Print the records exactly and in full, please; the pictures stay out.

**Entries provided**
◇ ◇ ◇

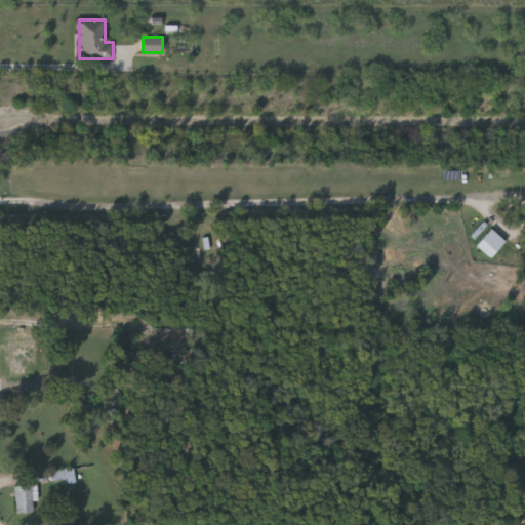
[(507,242),(492,229),(478,245),(492,257),(507,242)]
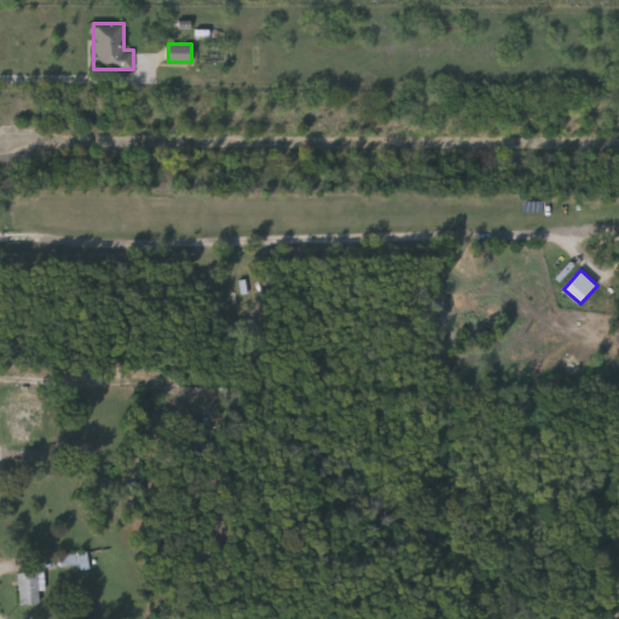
[(11,393),(12,444),(35,443),(34,427),(42,427),(41,401),(32,401),(32,392),(11,393)]
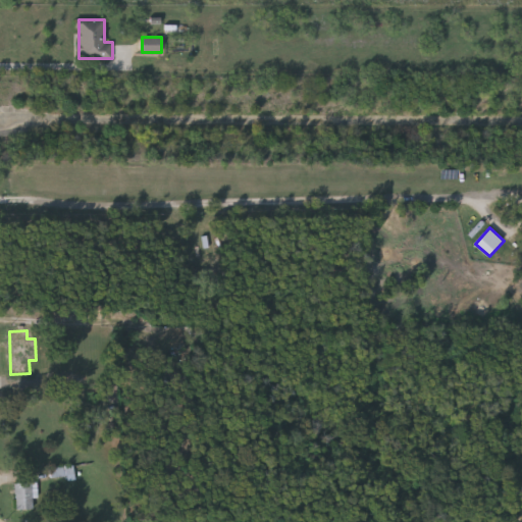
[(16,510),(34,510),(34,499),(39,499),(39,482),(16,482),(16,510)]
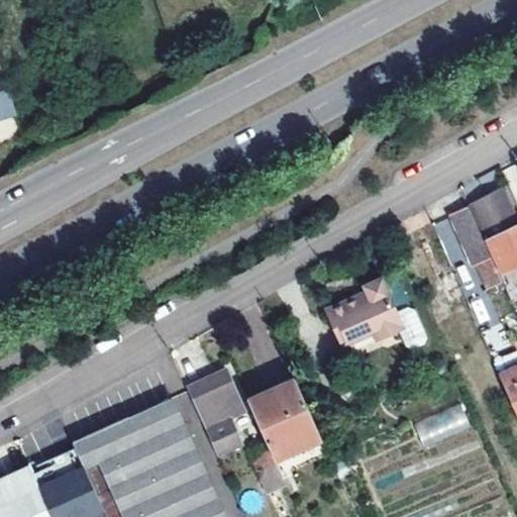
[(8,92),(0,94),(0,123),(16,118),(8,92)]
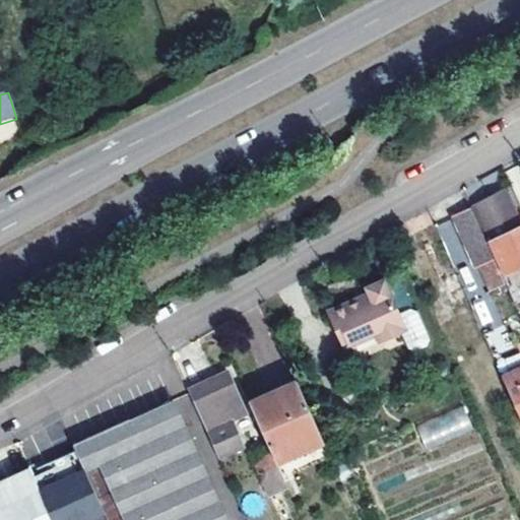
[(519,265),(519,218),(505,184),(472,199),(484,229),(486,228),(506,272),(519,265)]
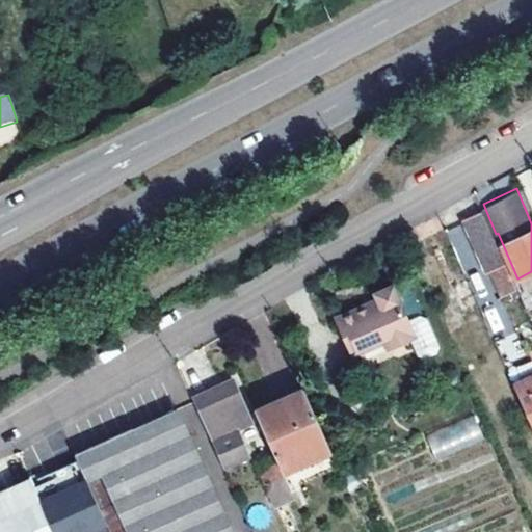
[(502,297),(517,290),(479,206),(475,208),(461,214),(484,267),(488,266),(502,297)]
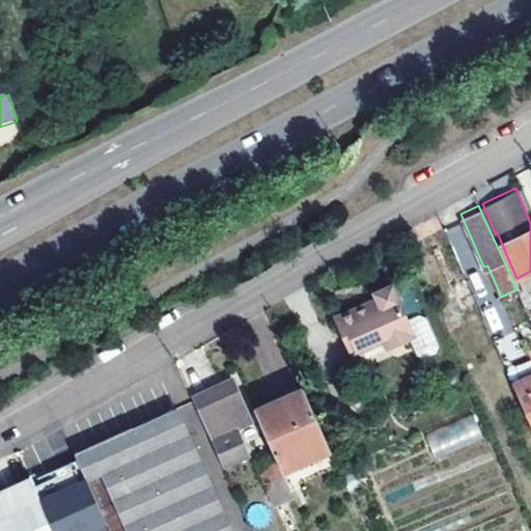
[(465,273),(444,228),(416,242),(432,280),(446,275),(449,280),(465,273)]
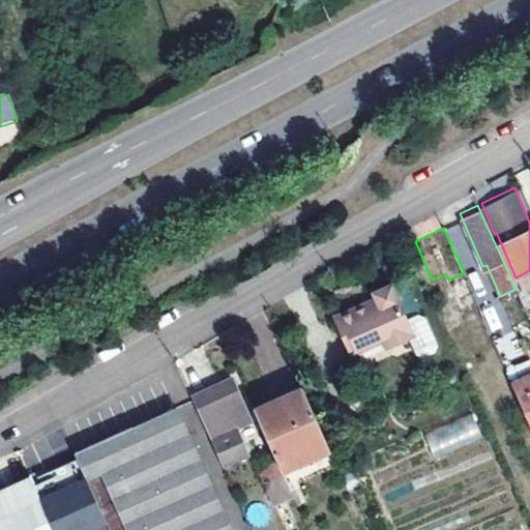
[(445,274),(432,280),(435,286),(448,280),(445,274)]
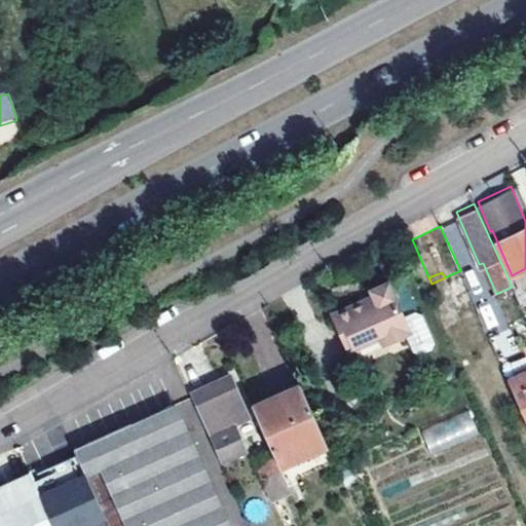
[(490,337),(462,274),(450,280),(465,315),(460,318),(472,344),(490,337)]
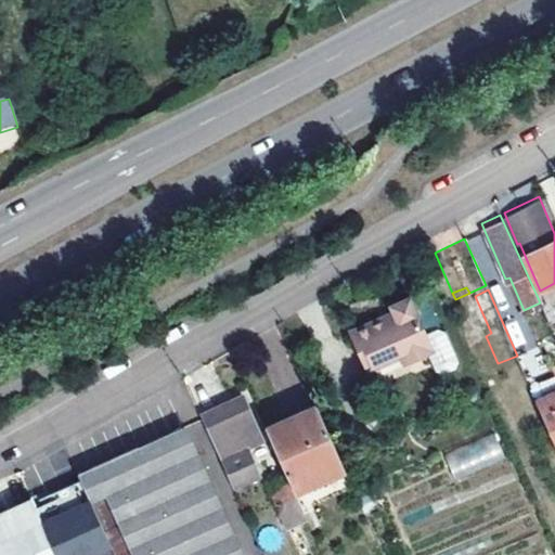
[(428,336),(411,299),(394,307),(396,313),(353,334),(361,353),(366,351),(374,368),(401,356),(408,352),(412,362),(429,355),(435,351),(428,336)]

◇ ◇ ◇

**Answer below**
[(507,242),(492,229),(478,245),(492,257),(507,242)]
[(11,393),(12,444),(35,443),(34,427),(42,427),(41,401),(32,401),(32,392),(11,393)]
[(16,510),(34,510),(34,499),(39,499),(39,482),(16,482),(16,510)]
[(8,92),(0,94),(0,123),(16,118),(8,92)]
[(519,265),(519,218),(505,184),(472,199),(484,229),(486,228),(506,272),(519,265)]
[(502,297),(517,290),(479,206),(475,208),(461,214),(484,267),(488,266),(502,297)]
[(465,273),(444,228),(416,242),(432,280),(446,275),(449,280),(465,273)]
[(445,274),(432,280),(435,286),(448,280),(445,274)]
[(490,337),(462,274),(450,280),(465,315),(460,318),(472,344),(490,337)]
[(428,336),(411,299),(394,307),(396,313),(353,334),(361,353),(366,351),(374,368),(401,356),(408,352),(412,362),(429,355),(435,351),(428,336)]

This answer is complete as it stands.